BRIEF:
Lines from the records below that contain the word "degrees" are to be copied out.
*** Opening of DATA ***
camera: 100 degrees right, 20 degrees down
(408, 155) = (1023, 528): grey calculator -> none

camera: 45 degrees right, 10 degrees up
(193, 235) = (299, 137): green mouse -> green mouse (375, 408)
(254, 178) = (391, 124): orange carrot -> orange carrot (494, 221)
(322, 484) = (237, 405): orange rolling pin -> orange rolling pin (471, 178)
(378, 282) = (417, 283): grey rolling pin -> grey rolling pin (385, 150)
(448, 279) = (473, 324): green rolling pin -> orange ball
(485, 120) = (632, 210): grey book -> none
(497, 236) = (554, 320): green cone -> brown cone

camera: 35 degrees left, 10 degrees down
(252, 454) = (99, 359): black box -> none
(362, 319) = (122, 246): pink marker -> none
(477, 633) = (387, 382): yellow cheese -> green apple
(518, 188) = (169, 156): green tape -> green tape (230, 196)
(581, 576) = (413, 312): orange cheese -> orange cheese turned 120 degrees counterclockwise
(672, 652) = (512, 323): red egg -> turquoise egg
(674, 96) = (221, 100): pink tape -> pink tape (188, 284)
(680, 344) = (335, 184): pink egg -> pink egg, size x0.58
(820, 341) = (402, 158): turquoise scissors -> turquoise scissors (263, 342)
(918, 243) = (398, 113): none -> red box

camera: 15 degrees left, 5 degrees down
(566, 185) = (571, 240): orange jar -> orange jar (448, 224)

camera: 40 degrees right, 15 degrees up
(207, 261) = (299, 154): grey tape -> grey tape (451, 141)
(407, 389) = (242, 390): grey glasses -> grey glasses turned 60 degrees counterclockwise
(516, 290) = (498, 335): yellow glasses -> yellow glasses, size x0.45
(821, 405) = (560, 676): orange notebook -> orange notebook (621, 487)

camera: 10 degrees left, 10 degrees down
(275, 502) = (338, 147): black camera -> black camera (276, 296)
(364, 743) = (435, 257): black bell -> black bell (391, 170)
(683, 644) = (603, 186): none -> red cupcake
*** Close of DATA ***
TASK RESULT:
camera: 100 degrees right, 20 degrees down
camera: 45 degrees right, 10 degrees up
camera: 35 degrees left, 10 degrees down
(581, 576) = (413, 312): orange cheese -> orange cheese turned 120 degrees counterclockwise
camera: 15 degrees left, 5 degrees down
camera: 40 degrees right, 15 degrees up
(407, 389) = (242, 390): grey glasses -> grey glasses turned 60 degrees counterclockwise
camera: 10 degrees left, 10 degrees down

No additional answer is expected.